### EXERCISE REQUIREMENTS:
Below are some records. Copy every line in them that holds "camera".

___ RECORDS TO PROCESS

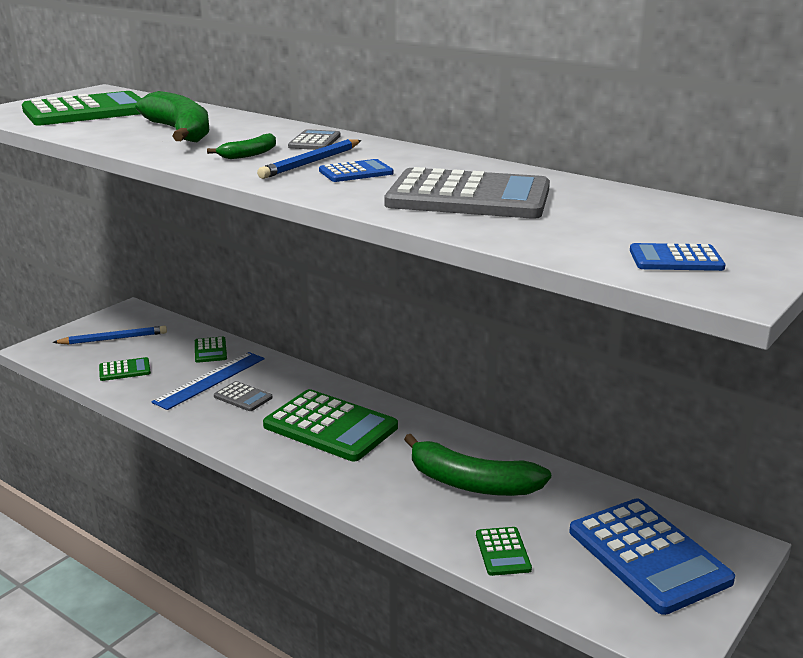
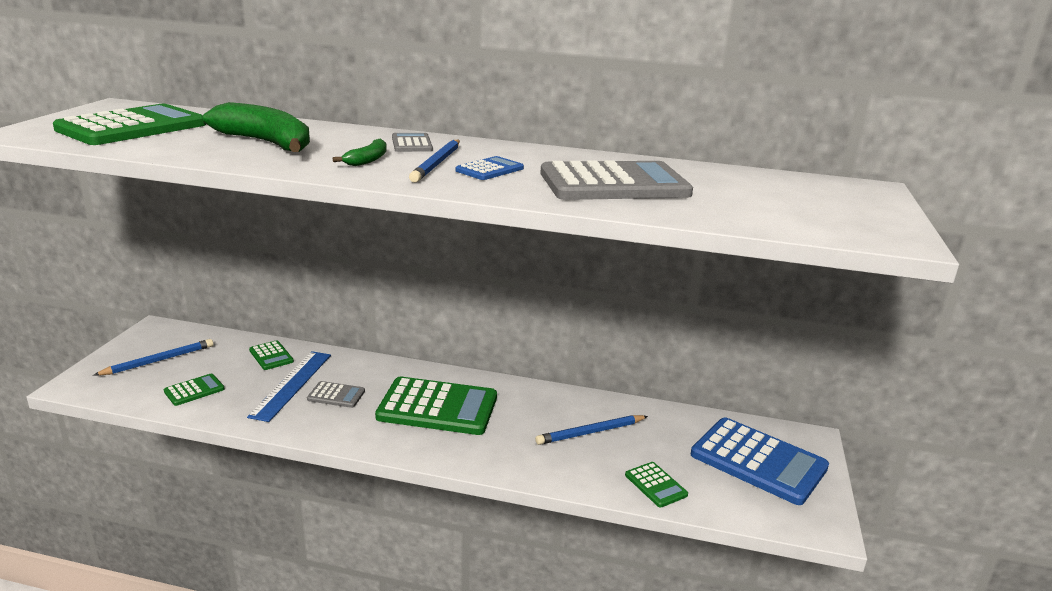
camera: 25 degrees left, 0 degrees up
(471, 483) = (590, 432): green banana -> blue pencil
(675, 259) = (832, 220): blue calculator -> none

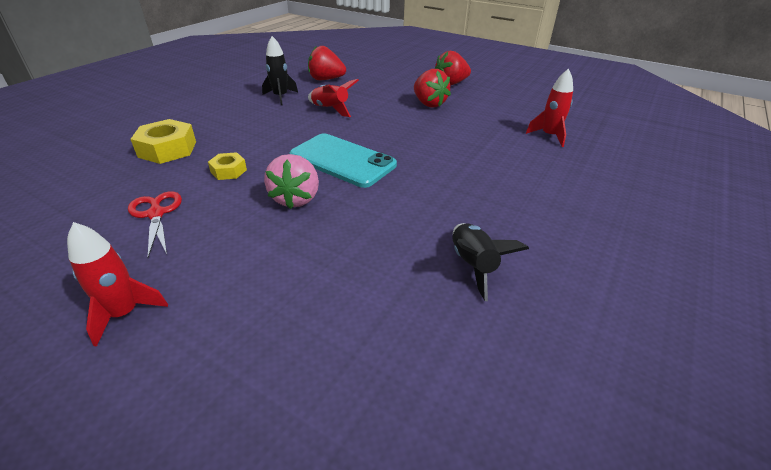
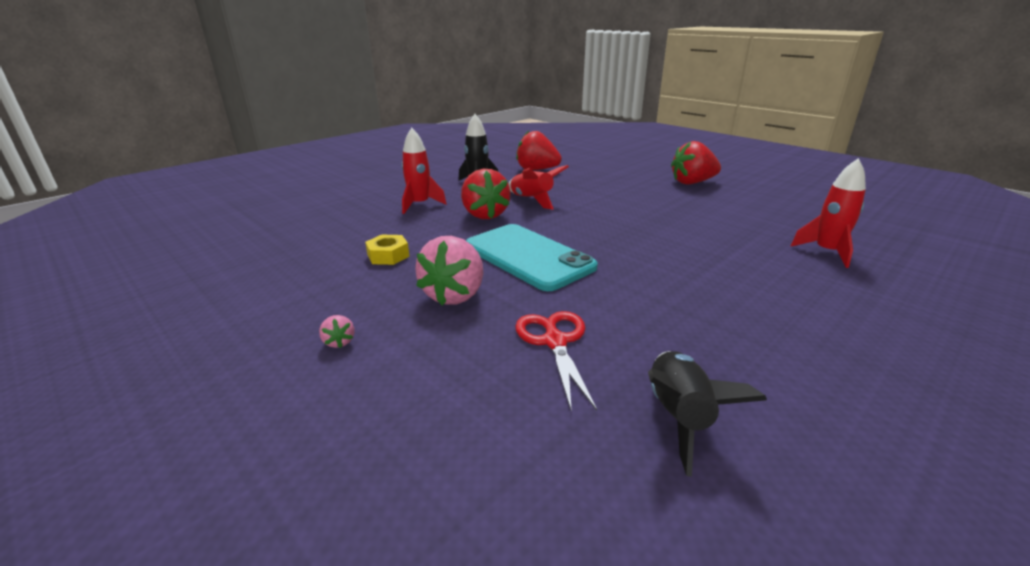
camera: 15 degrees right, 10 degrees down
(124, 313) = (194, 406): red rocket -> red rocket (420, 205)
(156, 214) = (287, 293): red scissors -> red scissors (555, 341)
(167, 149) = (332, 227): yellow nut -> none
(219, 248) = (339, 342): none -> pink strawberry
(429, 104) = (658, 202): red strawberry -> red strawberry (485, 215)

______
___ RECORDS TO PROCESS

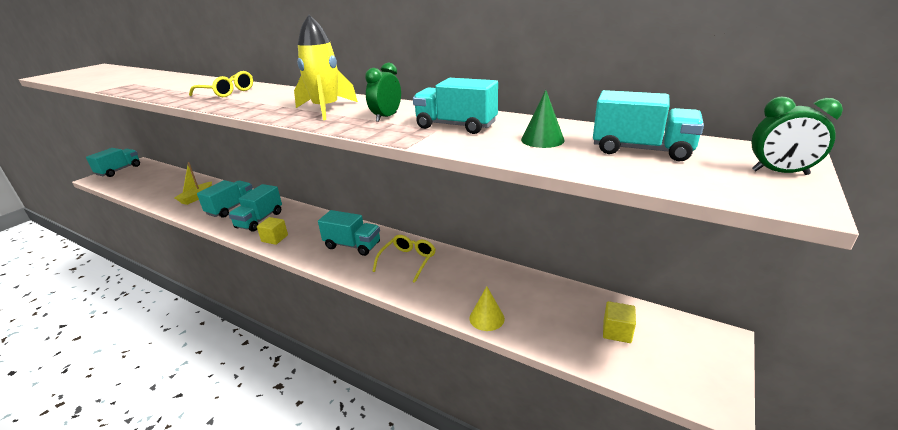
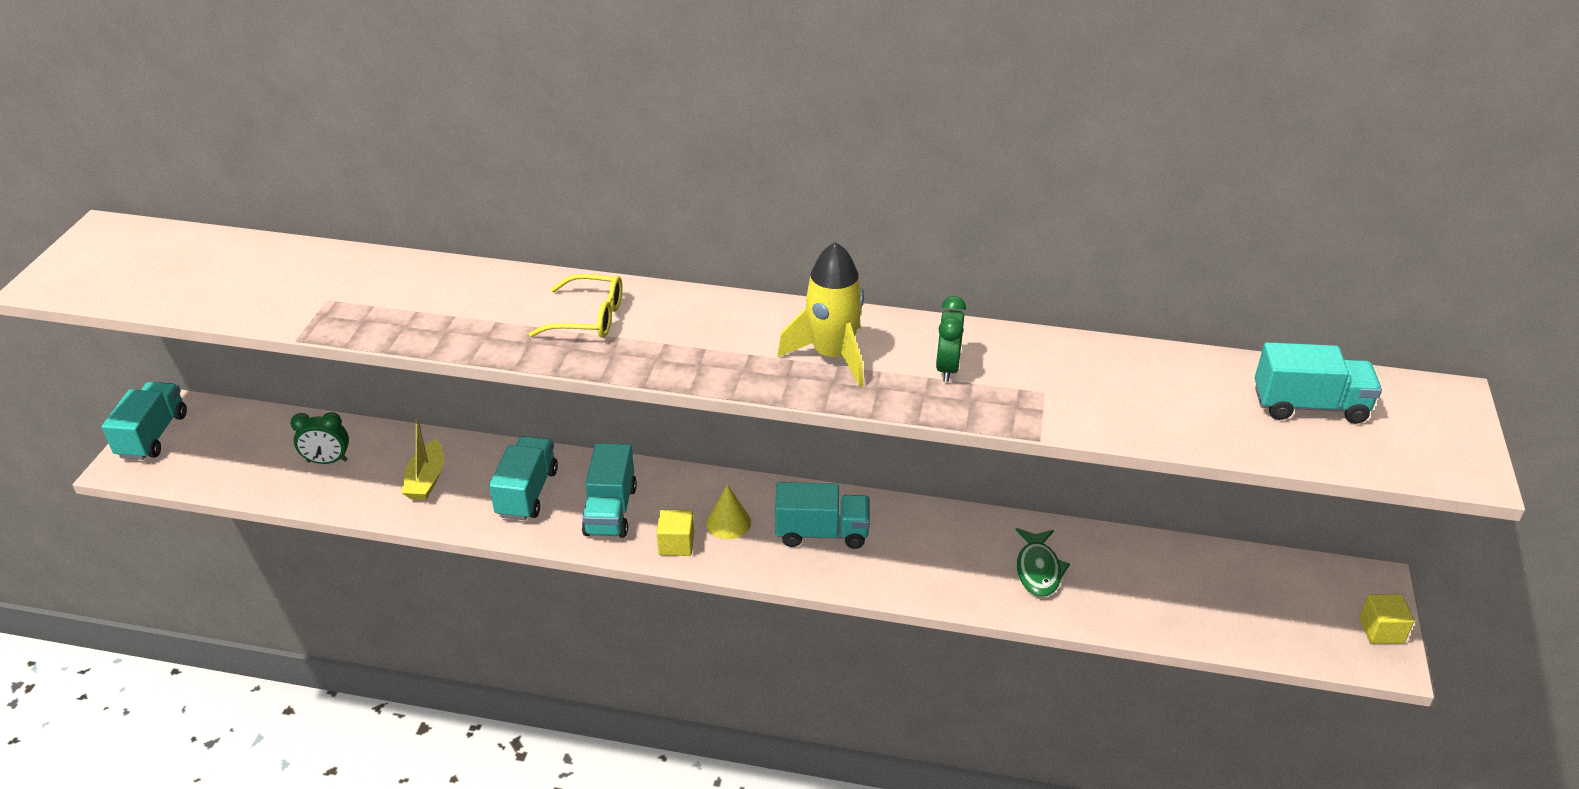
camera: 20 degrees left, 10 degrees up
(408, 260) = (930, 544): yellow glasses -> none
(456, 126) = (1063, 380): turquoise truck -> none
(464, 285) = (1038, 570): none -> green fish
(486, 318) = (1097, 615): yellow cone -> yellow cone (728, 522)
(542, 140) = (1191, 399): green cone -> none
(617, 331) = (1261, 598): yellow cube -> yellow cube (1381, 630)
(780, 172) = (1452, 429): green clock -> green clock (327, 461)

______

### EXERCISE OUTPUT:
camera: 25 degrees left, 0 degrees up
camera: 15 degrees right, 10 degrees down
camera: 20 degrees left, 10 degrees up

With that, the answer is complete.